[Dataset records Boundary: Start]

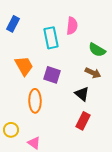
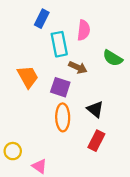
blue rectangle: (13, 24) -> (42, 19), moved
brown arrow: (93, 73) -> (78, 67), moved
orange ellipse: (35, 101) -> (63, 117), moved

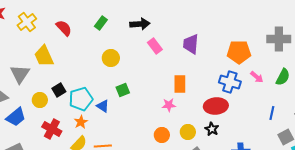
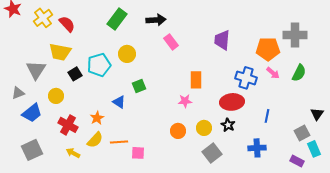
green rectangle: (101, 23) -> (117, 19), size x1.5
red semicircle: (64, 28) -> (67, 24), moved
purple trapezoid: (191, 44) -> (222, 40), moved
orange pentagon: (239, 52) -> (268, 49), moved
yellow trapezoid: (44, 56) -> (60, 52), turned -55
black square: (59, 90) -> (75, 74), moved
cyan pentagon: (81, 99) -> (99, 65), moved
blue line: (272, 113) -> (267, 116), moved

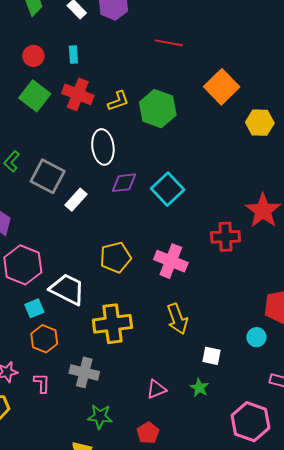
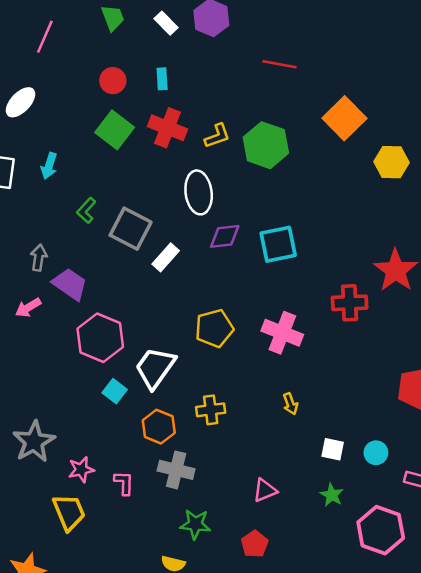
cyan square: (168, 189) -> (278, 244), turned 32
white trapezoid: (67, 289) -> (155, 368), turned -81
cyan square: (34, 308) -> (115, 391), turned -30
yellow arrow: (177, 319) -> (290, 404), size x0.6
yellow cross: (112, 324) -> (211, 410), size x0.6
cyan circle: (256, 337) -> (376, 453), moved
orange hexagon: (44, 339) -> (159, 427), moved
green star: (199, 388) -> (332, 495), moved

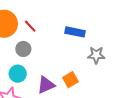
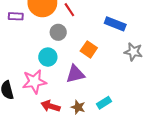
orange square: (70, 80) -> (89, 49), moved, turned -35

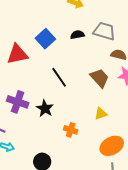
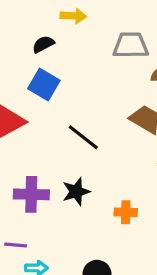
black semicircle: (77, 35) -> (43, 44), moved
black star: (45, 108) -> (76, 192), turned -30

[Dataset records Boundary: End]

Look above for the line with "black square: (59, 90) -> (75, 74), moved" and the line with "orange hexagon: (44, 339)", then copy them and all lines in between exactly as written, and only those, without any pictures.

black square: (59, 90) -> (75, 74), moved
cyan pentagon: (81, 99) -> (99, 65), moved
blue line: (272, 113) -> (267, 116), moved

cyan square: (168, 189) -> (278, 244), turned 32
white trapezoid: (67, 289) -> (155, 368), turned -81
cyan square: (34, 308) -> (115, 391), turned -30
yellow arrow: (177, 319) -> (290, 404), size x0.6
yellow cross: (112, 324) -> (211, 410), size x0.6
cyan circle: (256, 337) -> (376, 453), moved
orange hexagon: (44, 339) -> (159, 427), moved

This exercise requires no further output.